What you are asked to do:
All lines in the listing below from the one containing "none -> cyan brick A6 level 2" through the last should be written out exactly, and only those.

*** Opening of Material provided ***

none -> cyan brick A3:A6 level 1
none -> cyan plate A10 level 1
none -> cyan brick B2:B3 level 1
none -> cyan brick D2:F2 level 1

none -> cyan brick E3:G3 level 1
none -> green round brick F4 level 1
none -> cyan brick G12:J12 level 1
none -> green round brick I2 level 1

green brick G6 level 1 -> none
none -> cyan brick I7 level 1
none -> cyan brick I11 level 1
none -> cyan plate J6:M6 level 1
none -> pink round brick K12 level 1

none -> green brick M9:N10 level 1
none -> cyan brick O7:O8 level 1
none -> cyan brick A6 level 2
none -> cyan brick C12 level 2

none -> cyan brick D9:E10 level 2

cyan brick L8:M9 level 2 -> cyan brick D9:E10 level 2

*** Close of Material provided ***

Solved exercise:
none -> cyan brick A6 level 2
none -> cyan brick C12 level 2

none -> cyan brick D9:E10 level 2

cyan brick L8:M9 level 2 -> cyan brick D9:E10 level 2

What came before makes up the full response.